> [DATASET EXTRACT]:
____________
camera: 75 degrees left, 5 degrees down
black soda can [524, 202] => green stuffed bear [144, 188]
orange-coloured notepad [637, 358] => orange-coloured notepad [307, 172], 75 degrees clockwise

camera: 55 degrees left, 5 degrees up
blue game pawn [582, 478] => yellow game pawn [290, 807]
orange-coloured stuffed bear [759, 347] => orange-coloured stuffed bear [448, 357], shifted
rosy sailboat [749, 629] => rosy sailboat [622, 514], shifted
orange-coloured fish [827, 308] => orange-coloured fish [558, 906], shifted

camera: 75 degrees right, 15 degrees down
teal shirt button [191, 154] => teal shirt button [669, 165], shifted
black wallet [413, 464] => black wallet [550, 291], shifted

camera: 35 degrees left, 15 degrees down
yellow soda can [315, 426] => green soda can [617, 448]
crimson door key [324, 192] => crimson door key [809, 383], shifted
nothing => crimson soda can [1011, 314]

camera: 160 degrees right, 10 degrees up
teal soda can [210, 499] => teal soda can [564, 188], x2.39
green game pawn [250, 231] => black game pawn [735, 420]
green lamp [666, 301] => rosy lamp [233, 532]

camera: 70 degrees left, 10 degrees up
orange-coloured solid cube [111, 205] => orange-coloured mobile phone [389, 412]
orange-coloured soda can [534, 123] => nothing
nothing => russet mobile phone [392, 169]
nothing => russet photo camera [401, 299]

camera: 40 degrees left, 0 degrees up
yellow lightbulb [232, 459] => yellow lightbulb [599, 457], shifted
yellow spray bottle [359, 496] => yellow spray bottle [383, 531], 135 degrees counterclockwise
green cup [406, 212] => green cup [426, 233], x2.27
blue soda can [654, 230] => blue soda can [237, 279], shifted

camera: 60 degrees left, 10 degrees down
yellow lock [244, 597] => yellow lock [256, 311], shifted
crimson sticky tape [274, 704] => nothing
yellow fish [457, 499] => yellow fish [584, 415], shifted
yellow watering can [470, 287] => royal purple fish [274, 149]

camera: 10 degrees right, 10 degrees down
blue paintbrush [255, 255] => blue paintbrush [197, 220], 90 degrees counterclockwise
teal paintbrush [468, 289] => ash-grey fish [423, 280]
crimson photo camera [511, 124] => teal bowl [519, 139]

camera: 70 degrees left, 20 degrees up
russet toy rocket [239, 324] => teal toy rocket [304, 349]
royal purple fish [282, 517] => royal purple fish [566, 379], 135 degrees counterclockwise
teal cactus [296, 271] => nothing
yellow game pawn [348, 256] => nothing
____________
> [WORK ITEM]: The whole listing above needs to be written out exactly.

> [SOLUTION FOR THIS PROBLEM]:
camera: 75 degrees left, 5 degrees down
black soda can [524, 202] => green stuffed bear [144, 188]
orange-coloured notepad [637, 358] => orange-coloured notepad [307, 172], 75 degrees clockwise

camera: 55 degrees left, 5 degrees up
blue game pawn [582, 478] => yellow game pawn [290, 807]
orange-coloured stuffed bear [759, 347] => orange-coloured stuffed bear [448, 357], shifted
rosy sailboat [749, 629] => rosy sailboat [622, 514], shifted
orange-coloured fish [827, 308] => orange-coloured fish [558, 906], shifted

camera: 75 degrees right, 15 degrees down
teal shirt button [191, 154] => teal shirt button [669, 165], shifted
black wallet [413, 464] => black wallet [550, 291], shifted

camera: 35 degrees left, 15 degrees down
yellow soda can [315, 426] => green soda can [617, 448]
crimson door key [324, 192] => crimson door key [809, 383], shifted
nothing => crimson soda can [1011, 314]

camera: 160 degrees right, 10 degrees up
teal soda can [210, 499] => teal soda can [564, 188], x2.39
green game pawn [250, 231] => black game pawn [735, 420]
green lamp [666, 301] => rosy lamp [233, 532]

camera: 70 degrees left, 10 degrees up
orange-coloured solid cube [111, 205] => orange-coloured mobile phone [389, 412]
orange-coloured soda can [534, 123] => nothing
nothing => russet mobile phone [392, 169]
nothing => russet photo camera [401, 299]

camera: 40 degrees left, 0 degrees up
yellow lightbulb [232, 459] => yellow lightbulb [599, 457], shifted
yellow spray bottle [359, 496] => yellow spray bottle [383, 531], 135 degrees counterclockwise
green cup [406, 212] => green cup [426, 233], x2.27
blue soda can [654, 230] => blue soda can [237, 279], shifted

camera: 60 degrees left, 10 degrees down
yellow lock [244, 597] => yellow lock [256, 311], shifted
crimson sticky tape [274, 704] => nothing
yellow fish [457, 499] => yellow fish [584, 415], shifted
yellow watering can [470, 287] => royal purple fish [274, 149]

camera: 10 degrees right, 10 degrees down
blue paintbrush [255, 255] => blue paintbrush [197, 220], 90 degrees counterclockwise
teal paintbrush [468, 289] => ash-grey fish [423, 280]
crimson photo camera [511, 124] => teal bowl [519, 139]

camera: 70 degrees left, 20 degrees up
russet toy rocket [239, 324] => teal toy rocket [304, 349]
royal purple fish [282, 517] => royal purple fish [566, 379], 135 degrees counterclockwise
teal cactus [296, 271] => nothing
yellow game pawn [348, 256] => nothing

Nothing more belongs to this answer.